§ **Recorded data**

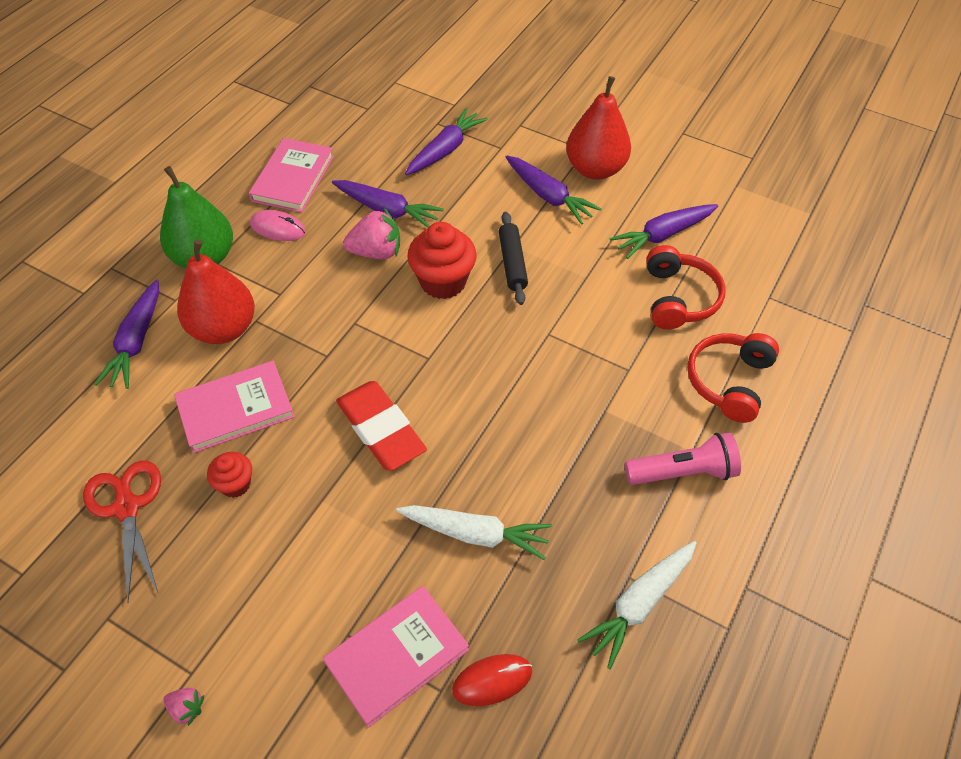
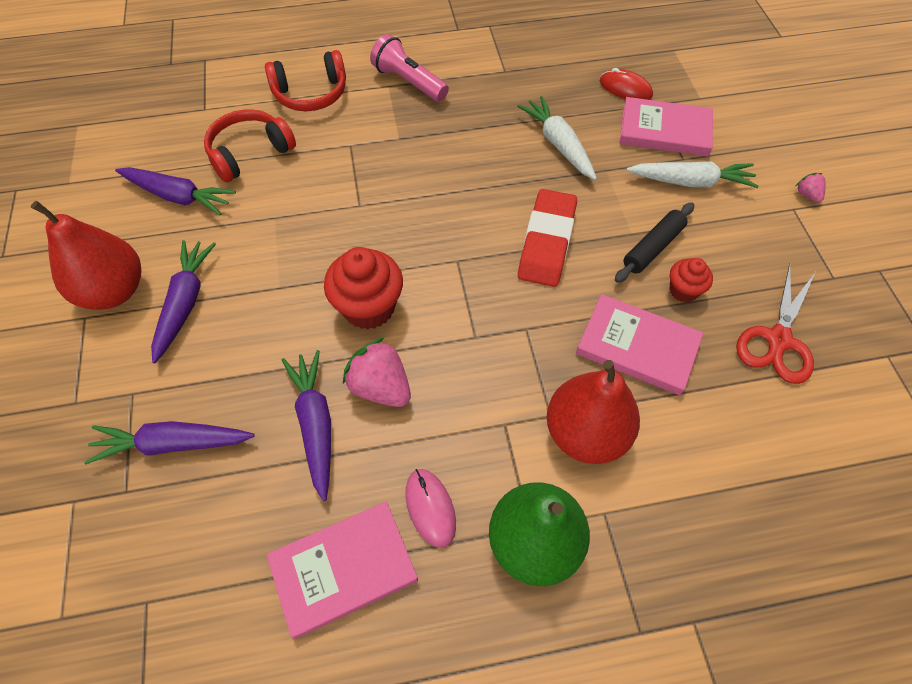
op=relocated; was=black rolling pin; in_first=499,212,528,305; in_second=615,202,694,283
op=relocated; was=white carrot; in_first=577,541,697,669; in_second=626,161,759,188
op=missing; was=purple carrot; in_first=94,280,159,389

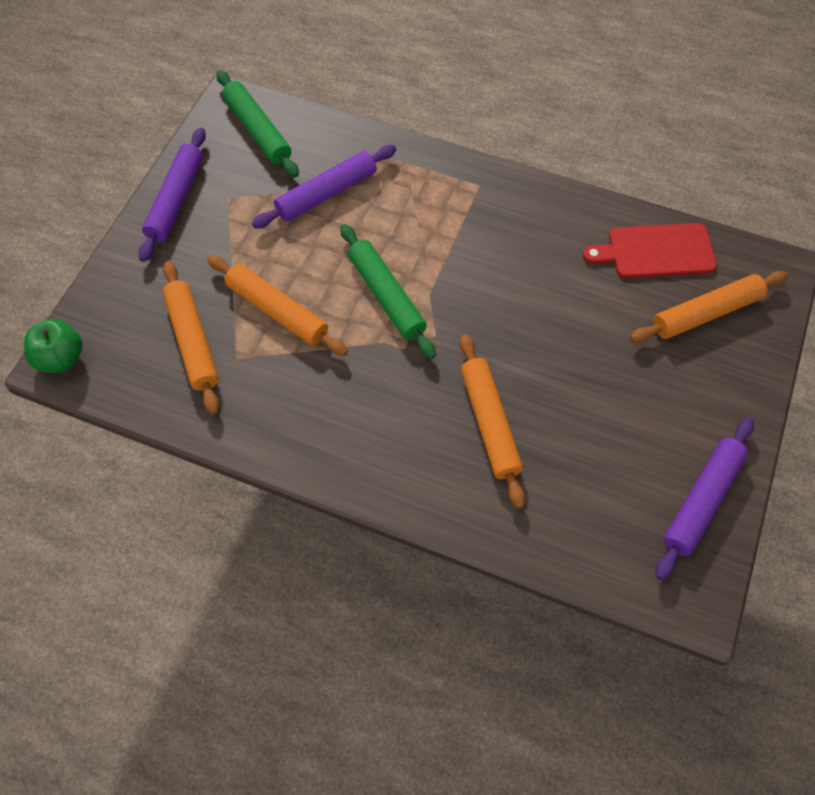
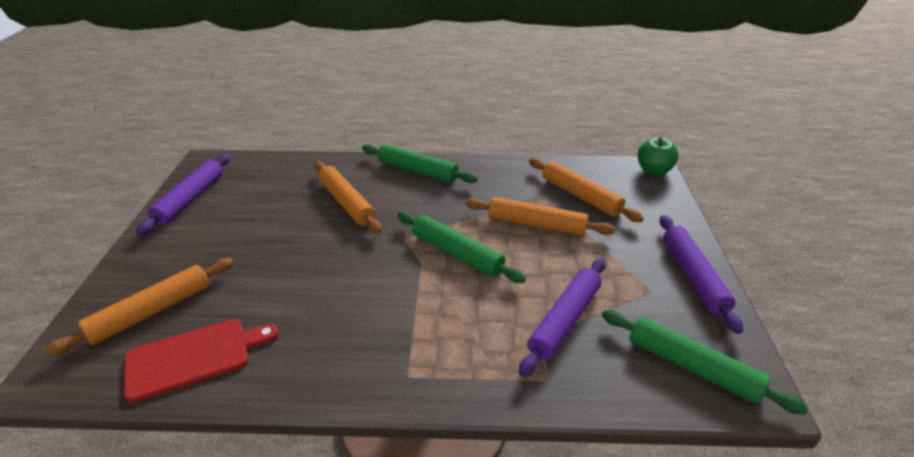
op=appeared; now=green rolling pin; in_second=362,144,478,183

§ **What the task asks**
Repeat, exactly and in full, all the material above except its pictures.

§ **Answer section**
op=relocated; was=black rolling pin; in_first=499,212,528,305; in_second=615,202,694,283
op=relocated; was=white carrot; in_first=577,541,697,669; in_second=626,161,759,188
op=missing; was=purple carrot; in_first=94,280,159,389

op=appeared; now=green rolling pin; in_second=362,144,478,183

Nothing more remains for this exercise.